● **TASK GOAL**:
Across the records below, how many lines include the string "none"? Respond with the number only.

═════ DATA TO USE

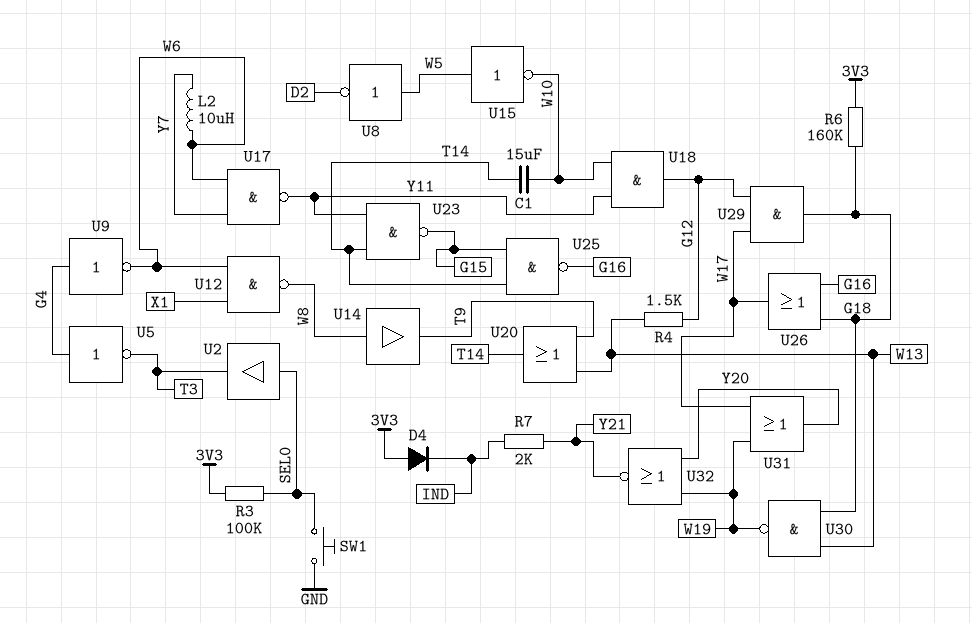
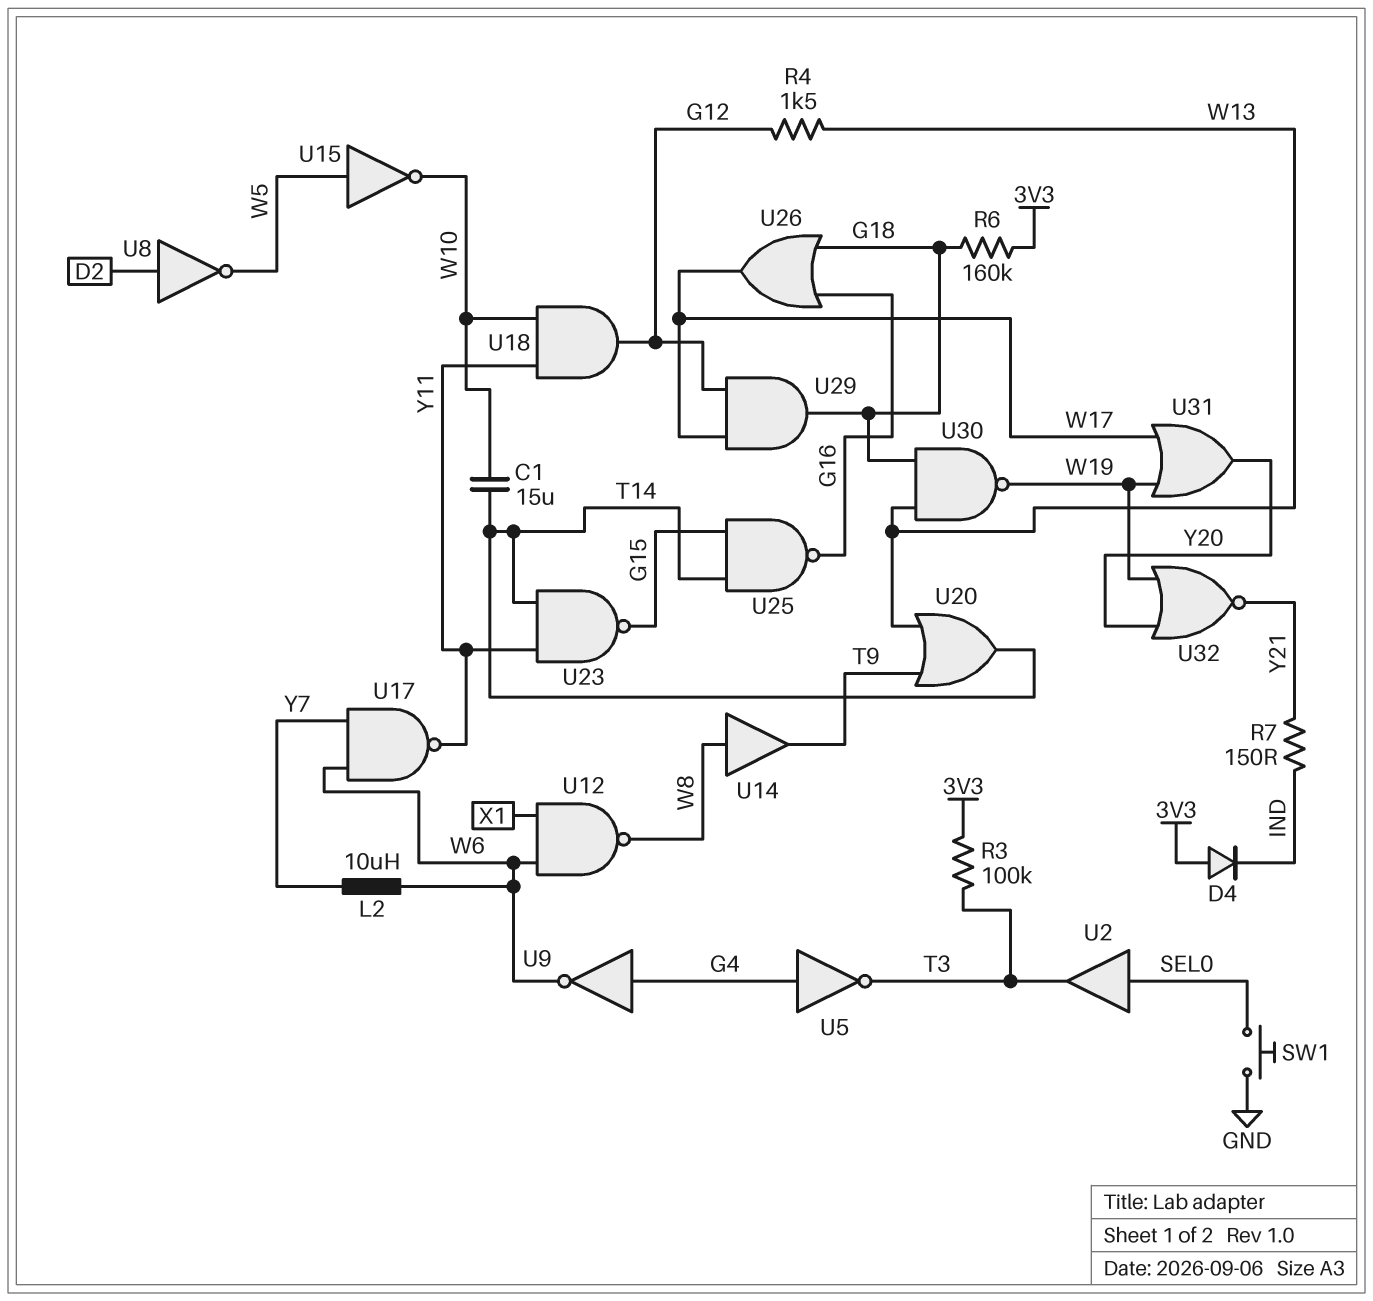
R3: 100k (3V3, SEL0) -> 100k (3V3, T3)
R7: 2k (IND, Y21) -> 150 (IND, Y21)
U8: NOT (in W5, out D2) -> NOT (in D2, out W5)

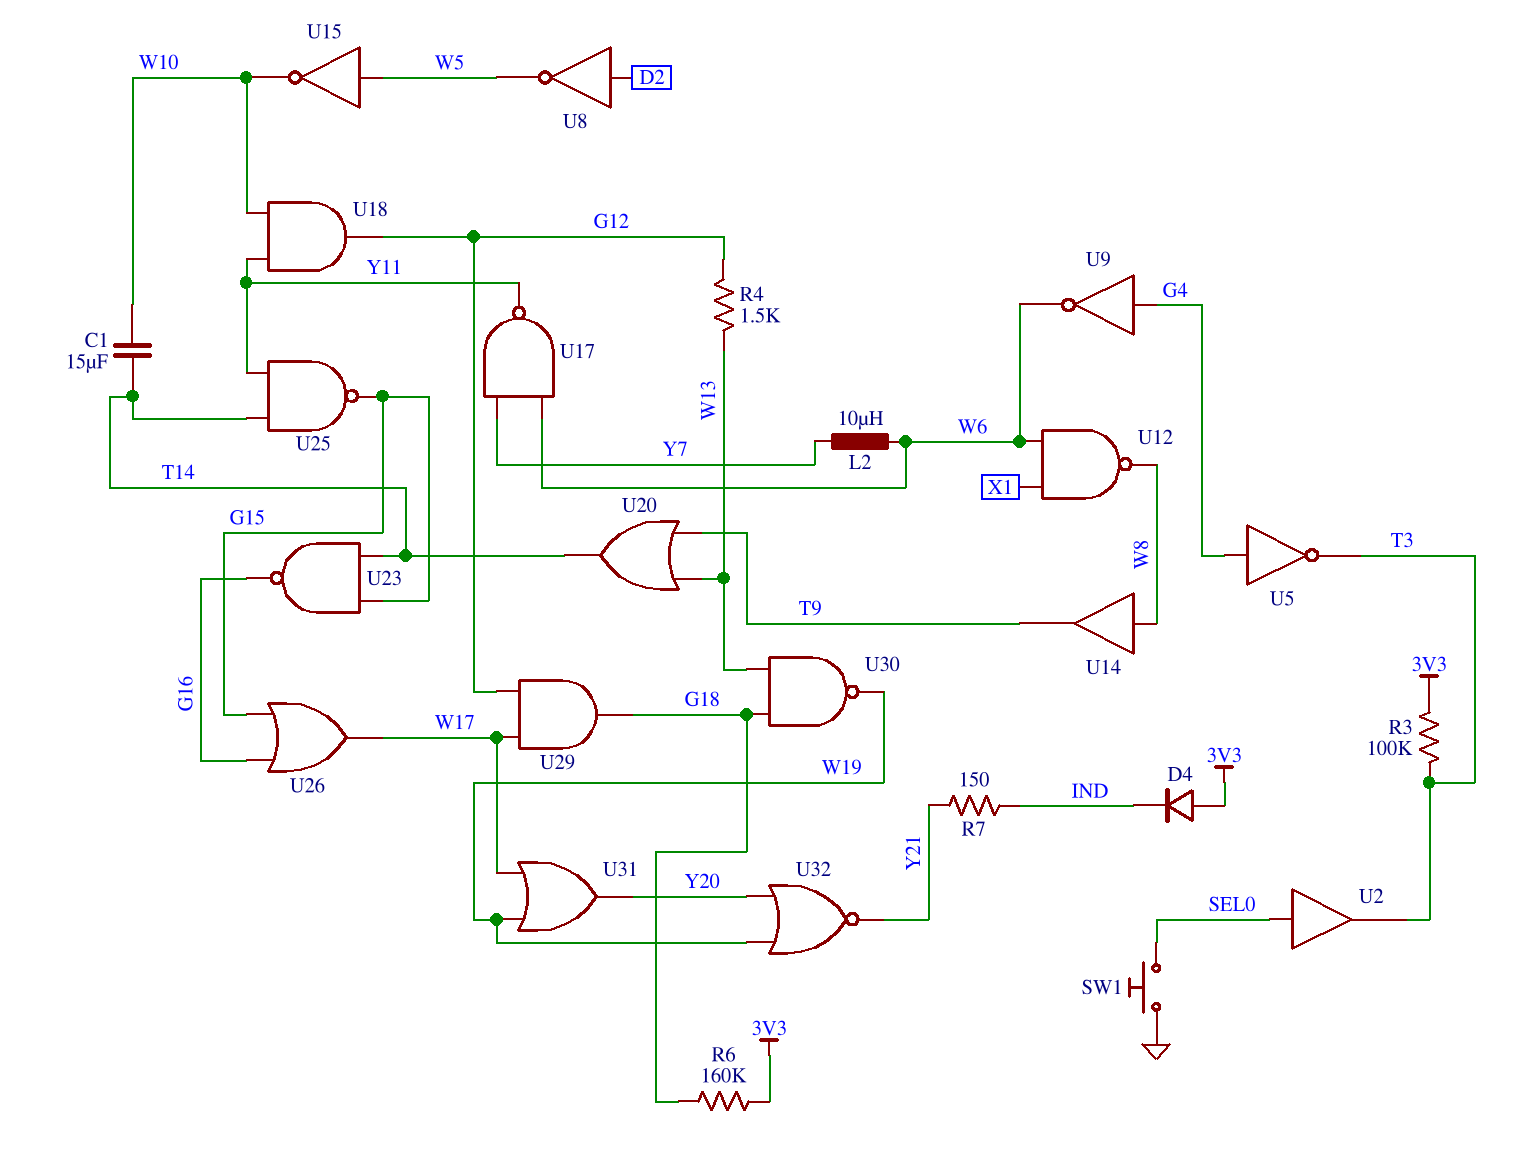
U23: NAND (in T14, in Y11, out G15) -> NAND (in G15, in T14, out G16)
U25: NAND (in G15, in T14, out G16) -> NAND (in T14, in Y11, out G15)
U26: OR (in G16, in G18, out W17) -> OR (in G15, in G16, out W17)

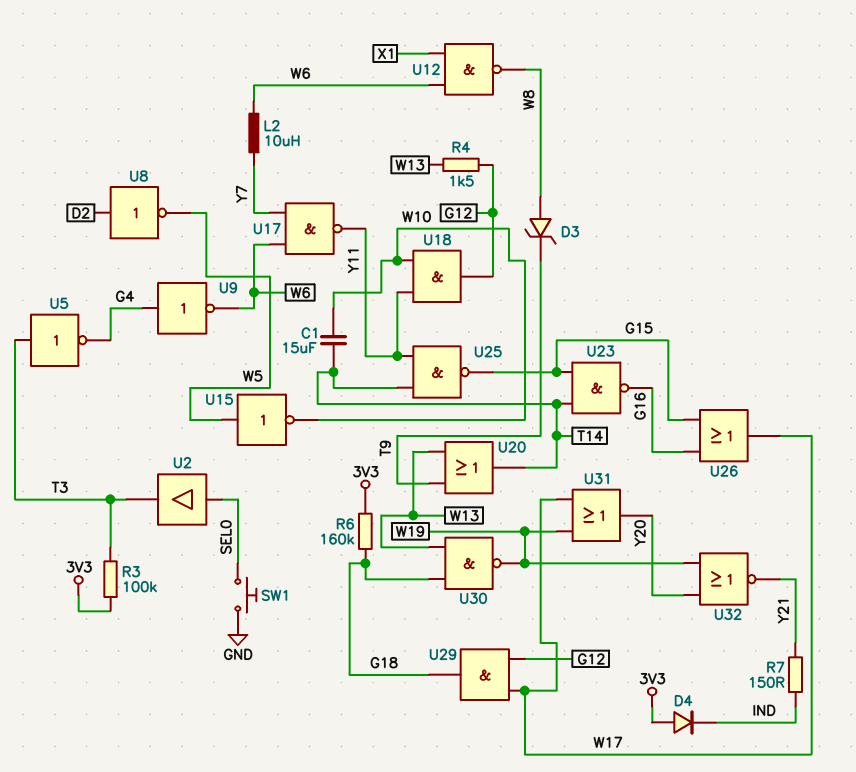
D3: none -> zener (A W8, K T9)
U5: NOT (in G4, out T3) -> NOT (in T3, out G4)
U14: buffer (in W8, out T9) -> none

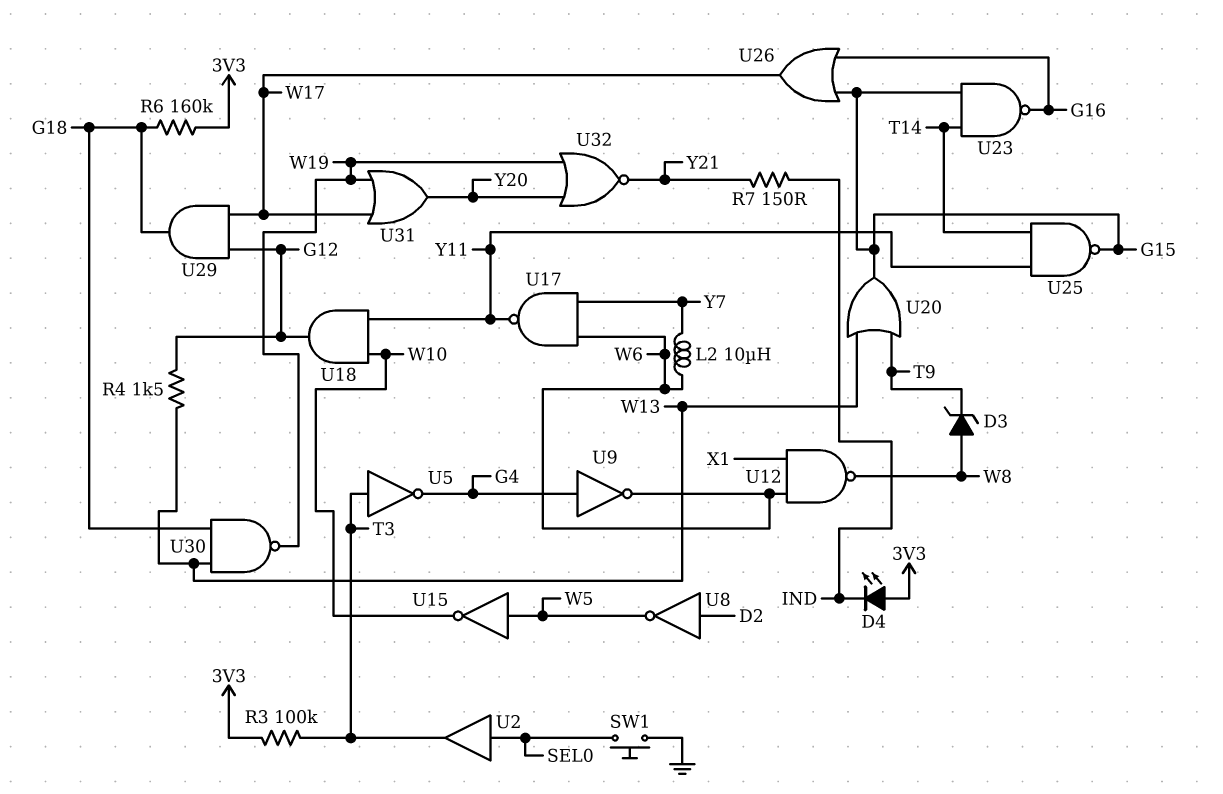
C1: 15uF (T14, W10) -> none
D4: diode (A 3V3, K IND) -> LED (A 3V3, K IND)
U20: OR (in T9, in W13, out T14) -> OR (in T9, in W13, out G15)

══════════

● **TASK RESULT**:
3